_Material_
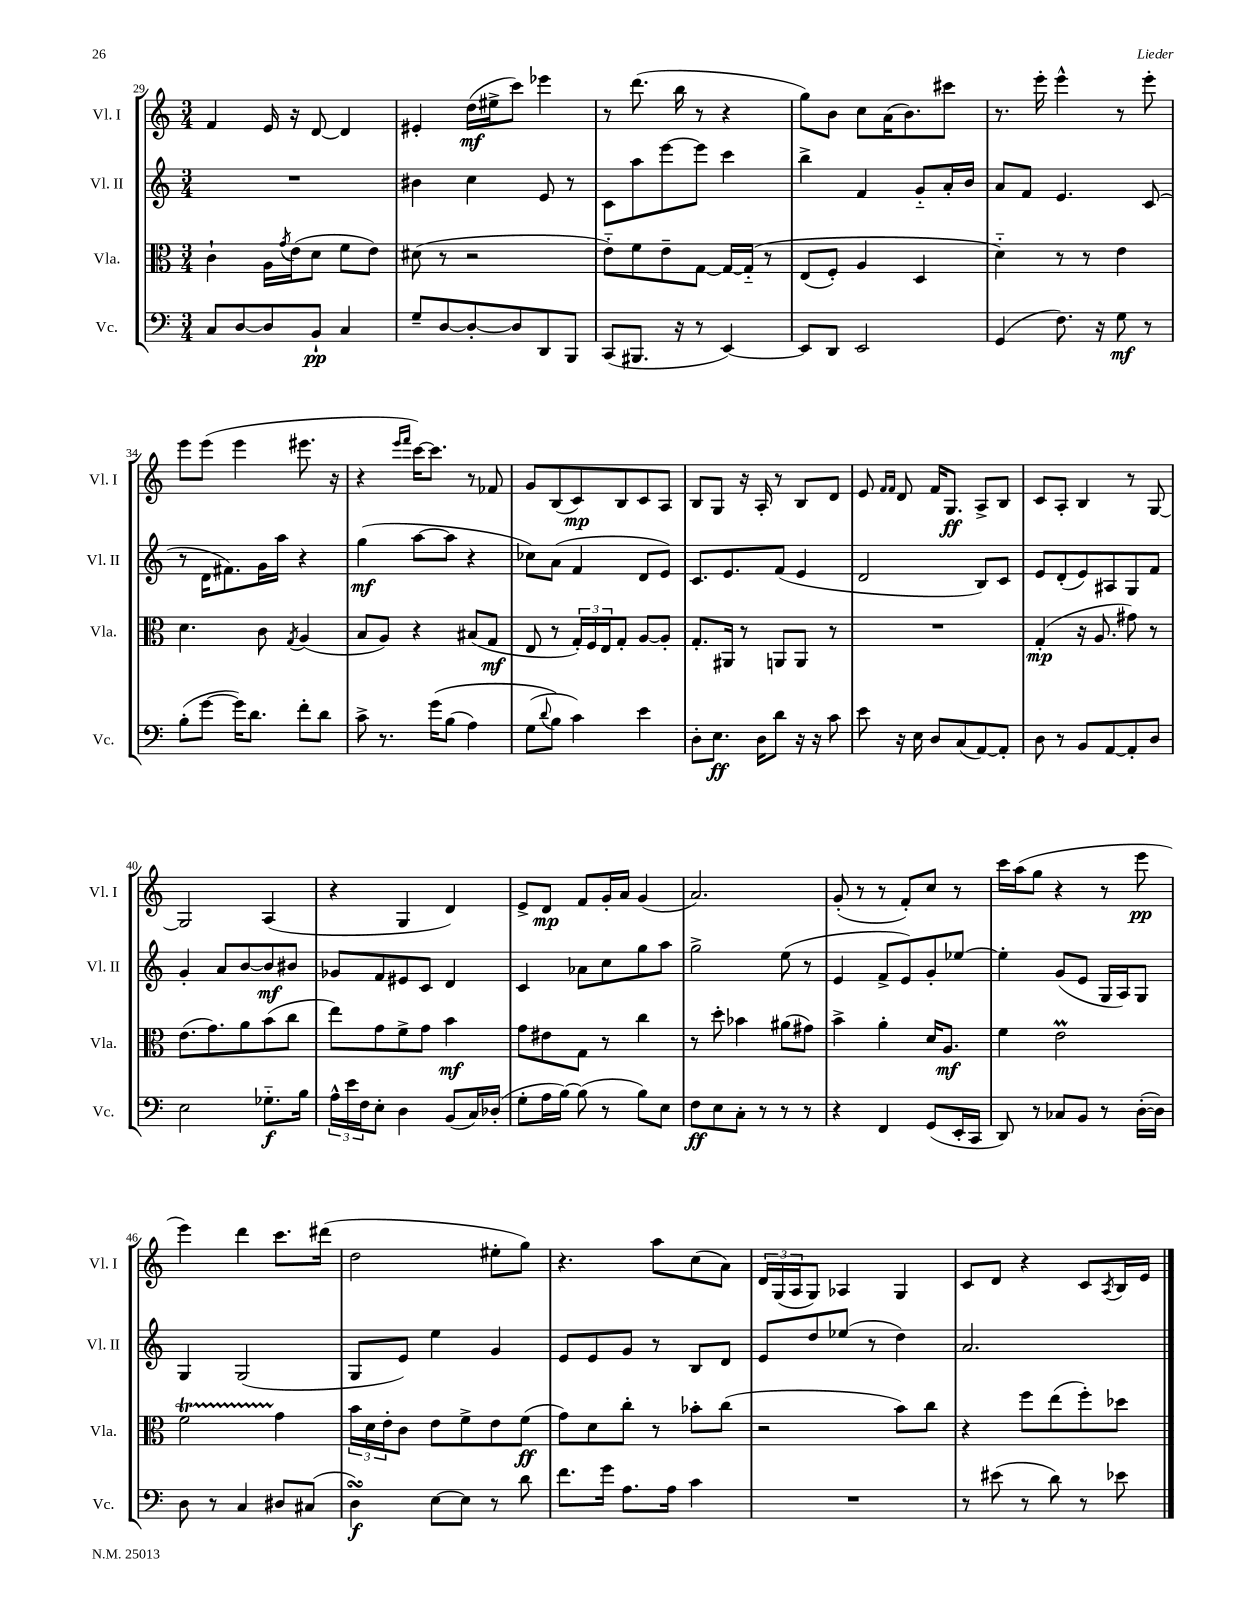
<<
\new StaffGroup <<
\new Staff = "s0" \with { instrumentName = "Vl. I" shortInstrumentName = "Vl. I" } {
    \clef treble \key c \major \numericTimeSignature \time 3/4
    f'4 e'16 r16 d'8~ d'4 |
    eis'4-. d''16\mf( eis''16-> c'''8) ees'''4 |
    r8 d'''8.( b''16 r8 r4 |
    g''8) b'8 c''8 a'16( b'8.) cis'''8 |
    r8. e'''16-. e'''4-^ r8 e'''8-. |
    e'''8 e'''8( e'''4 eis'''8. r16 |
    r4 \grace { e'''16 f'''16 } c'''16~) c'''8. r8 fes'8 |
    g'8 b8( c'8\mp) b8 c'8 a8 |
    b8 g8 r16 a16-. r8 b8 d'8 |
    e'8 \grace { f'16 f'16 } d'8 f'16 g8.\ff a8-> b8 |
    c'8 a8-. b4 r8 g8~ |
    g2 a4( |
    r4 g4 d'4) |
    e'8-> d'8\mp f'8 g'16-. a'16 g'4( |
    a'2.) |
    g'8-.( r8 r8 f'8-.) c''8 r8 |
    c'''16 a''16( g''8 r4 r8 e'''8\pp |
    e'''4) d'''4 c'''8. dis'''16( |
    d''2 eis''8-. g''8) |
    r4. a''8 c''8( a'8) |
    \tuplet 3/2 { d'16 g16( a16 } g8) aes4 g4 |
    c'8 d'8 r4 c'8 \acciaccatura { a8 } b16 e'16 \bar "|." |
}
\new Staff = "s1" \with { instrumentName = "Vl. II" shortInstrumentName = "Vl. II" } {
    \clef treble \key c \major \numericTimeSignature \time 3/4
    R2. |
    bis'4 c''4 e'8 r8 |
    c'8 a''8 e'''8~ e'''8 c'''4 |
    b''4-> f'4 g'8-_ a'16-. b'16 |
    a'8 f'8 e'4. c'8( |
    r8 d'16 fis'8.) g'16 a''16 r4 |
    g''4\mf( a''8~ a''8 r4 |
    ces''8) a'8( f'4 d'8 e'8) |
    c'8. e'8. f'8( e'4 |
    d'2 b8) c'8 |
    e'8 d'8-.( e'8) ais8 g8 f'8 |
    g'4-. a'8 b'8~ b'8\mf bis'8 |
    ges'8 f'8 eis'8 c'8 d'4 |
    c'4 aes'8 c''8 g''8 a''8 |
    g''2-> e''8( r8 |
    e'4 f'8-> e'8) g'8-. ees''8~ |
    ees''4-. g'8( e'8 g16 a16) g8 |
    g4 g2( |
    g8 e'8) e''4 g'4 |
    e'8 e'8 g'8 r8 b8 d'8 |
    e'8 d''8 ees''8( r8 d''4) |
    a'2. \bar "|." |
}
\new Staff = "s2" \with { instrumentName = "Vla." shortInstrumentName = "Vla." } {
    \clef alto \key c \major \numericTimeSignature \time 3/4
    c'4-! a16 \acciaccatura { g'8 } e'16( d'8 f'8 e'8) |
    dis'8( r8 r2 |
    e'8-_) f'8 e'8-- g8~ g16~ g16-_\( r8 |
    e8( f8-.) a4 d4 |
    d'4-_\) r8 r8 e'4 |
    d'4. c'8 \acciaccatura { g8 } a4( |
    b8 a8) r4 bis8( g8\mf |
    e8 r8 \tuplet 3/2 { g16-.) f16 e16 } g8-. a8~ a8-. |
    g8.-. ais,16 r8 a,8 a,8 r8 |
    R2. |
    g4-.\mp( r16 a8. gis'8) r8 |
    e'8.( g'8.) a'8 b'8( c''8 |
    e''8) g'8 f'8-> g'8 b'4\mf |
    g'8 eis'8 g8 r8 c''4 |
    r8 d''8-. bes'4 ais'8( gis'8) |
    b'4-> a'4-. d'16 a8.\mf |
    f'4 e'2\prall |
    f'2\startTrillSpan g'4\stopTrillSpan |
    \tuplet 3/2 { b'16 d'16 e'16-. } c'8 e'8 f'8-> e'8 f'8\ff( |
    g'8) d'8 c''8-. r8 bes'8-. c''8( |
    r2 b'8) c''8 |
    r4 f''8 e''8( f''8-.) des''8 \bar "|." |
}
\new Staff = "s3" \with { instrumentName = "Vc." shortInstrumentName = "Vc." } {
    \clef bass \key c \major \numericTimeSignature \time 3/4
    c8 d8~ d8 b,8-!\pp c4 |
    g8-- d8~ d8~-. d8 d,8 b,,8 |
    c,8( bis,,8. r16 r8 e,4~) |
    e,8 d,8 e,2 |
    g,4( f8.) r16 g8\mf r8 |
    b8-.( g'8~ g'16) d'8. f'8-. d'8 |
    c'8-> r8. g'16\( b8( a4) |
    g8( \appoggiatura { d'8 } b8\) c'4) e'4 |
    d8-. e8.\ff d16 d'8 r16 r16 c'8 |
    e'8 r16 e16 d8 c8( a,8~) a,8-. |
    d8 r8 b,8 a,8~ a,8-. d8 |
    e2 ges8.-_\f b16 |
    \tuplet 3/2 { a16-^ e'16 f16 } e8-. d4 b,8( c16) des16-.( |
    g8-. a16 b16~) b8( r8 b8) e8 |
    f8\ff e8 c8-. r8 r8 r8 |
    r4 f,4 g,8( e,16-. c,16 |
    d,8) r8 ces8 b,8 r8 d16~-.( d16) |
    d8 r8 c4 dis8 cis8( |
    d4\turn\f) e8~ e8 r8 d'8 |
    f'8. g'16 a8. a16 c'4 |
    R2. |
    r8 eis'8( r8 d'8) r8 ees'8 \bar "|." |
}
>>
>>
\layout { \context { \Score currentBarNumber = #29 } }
==
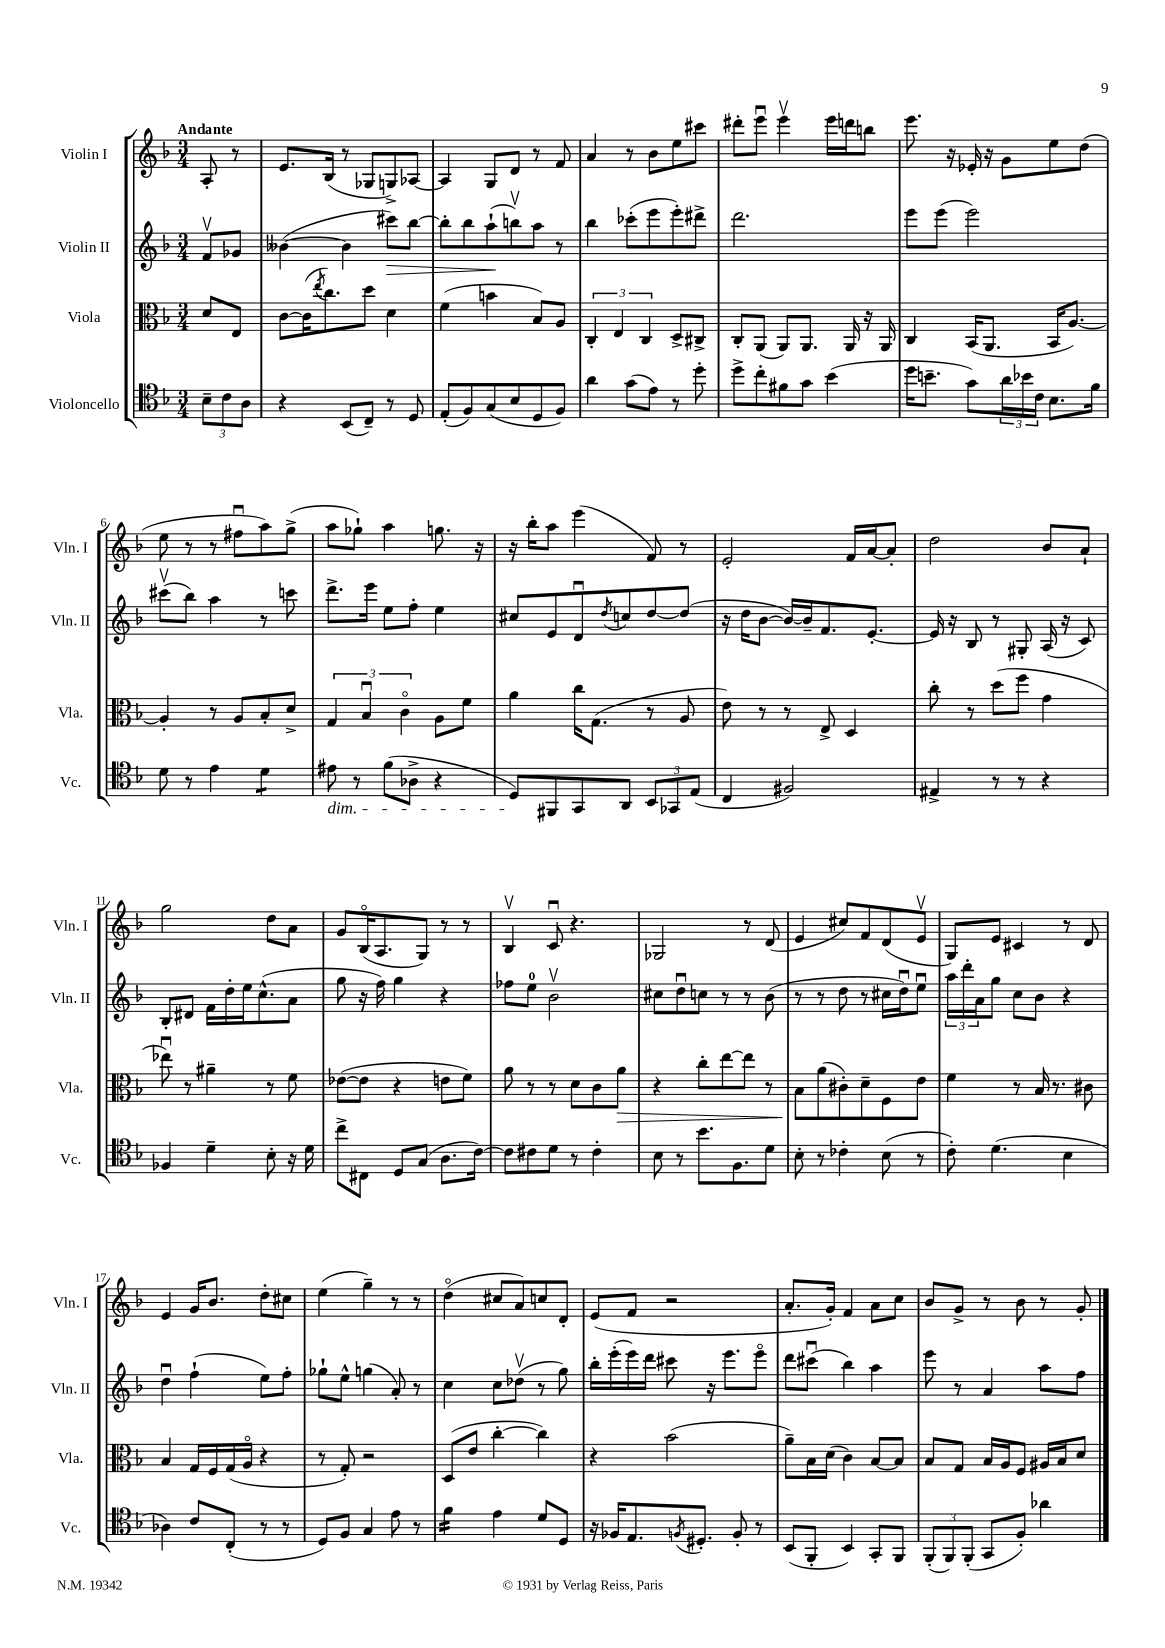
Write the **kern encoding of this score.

_Your goal_
State how many lines in the entries above contain the string "instrumentName", with case counting, and reply with the number alone.

_Problem solution_
4